_Your instructions_. Copy, unchanged, the lines of the material from its first line through the line holding "Partridge (691, 96)", inclusive.
*****
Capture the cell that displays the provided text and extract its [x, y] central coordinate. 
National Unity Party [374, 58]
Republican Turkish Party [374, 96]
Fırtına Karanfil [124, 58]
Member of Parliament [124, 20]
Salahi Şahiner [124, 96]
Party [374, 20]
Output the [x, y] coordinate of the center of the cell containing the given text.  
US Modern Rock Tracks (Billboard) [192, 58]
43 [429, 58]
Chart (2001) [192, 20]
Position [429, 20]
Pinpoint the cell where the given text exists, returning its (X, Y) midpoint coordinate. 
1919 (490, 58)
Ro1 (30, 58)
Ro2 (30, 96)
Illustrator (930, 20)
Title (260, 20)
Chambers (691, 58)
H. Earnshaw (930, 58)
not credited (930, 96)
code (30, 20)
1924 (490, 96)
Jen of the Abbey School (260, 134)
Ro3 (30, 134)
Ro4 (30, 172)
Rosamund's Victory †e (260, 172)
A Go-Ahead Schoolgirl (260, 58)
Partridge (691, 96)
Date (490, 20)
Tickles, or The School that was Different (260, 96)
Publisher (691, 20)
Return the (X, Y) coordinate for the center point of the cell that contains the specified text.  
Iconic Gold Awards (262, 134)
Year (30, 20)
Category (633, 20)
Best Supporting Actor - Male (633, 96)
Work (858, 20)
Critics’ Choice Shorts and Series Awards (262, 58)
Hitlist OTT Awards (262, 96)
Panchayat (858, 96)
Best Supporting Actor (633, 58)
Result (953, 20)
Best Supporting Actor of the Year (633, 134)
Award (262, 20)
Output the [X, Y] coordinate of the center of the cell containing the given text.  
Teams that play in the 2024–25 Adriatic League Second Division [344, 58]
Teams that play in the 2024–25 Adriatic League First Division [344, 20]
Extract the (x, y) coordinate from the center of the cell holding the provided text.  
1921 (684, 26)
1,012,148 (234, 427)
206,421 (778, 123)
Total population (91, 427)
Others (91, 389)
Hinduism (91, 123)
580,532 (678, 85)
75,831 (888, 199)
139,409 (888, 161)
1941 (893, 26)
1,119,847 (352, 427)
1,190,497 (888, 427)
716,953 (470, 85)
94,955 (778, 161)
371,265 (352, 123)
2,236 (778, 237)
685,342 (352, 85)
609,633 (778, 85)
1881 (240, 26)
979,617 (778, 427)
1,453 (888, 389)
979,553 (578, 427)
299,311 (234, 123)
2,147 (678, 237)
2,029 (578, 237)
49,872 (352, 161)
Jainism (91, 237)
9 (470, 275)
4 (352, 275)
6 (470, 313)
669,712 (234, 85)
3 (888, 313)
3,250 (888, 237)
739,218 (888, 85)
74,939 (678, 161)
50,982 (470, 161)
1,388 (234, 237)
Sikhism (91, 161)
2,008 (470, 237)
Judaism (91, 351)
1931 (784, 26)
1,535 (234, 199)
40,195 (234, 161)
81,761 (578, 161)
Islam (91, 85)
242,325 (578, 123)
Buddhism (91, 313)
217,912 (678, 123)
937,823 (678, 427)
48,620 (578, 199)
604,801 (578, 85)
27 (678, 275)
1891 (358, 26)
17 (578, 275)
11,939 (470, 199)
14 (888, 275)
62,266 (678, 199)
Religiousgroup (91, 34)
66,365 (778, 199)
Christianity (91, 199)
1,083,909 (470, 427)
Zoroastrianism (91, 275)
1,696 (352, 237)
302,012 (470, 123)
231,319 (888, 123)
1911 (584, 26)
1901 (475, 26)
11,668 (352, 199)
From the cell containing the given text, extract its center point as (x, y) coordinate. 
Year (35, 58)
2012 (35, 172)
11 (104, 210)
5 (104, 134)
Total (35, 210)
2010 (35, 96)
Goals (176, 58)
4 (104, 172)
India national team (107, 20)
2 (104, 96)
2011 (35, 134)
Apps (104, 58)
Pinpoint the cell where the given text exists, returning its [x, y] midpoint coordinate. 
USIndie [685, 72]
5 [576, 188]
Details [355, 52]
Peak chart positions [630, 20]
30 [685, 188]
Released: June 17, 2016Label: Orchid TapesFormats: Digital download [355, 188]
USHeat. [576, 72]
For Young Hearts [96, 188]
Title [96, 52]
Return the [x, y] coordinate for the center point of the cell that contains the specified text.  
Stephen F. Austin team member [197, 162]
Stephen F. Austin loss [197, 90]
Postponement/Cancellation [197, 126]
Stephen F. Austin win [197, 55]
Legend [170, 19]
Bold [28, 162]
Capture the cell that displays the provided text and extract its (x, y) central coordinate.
*****
_Complete answer_.
Capture the cell that displays the provided text and extract its [x, y] central coordinate. 
National Unity Party [374, 58]
Republican Turkish Party [374, 96]
Fırtına Karanfil [124, 58]
Member of Parliament [124, 20]
Salahi Şahiner [124, 96]
Party [374, 20]
Output the [x, y] coordinate of the center of the cell containing the given text.  
US Modern Rock Tracks (Billboard) [192, 58]
43 [429, 58]
Chart (2001) [192, 20]
Position [429, 20]
Pinpoint the cell where the given text exists, returning its (X, Y) midpoint coordinate. 
1919 (490, 58)
Ro1 (30, 58)
Ro2 (30, 96)
Illustrator (930, 20)
Title (260, 20)
Chambers (691, 58)
H. Earnshaw (930, 58)
not credited (930, 96)
code (30, 20)
1924 (490, 96)
Jen of the Abbey School (260, 134)
Ro3 (30, 134)
Ro4 (30, 172)
Rosamund's Victory †e (260, 172)
A Go-Ahead Schoolgirl (260, 58)
Partridge (691, 96)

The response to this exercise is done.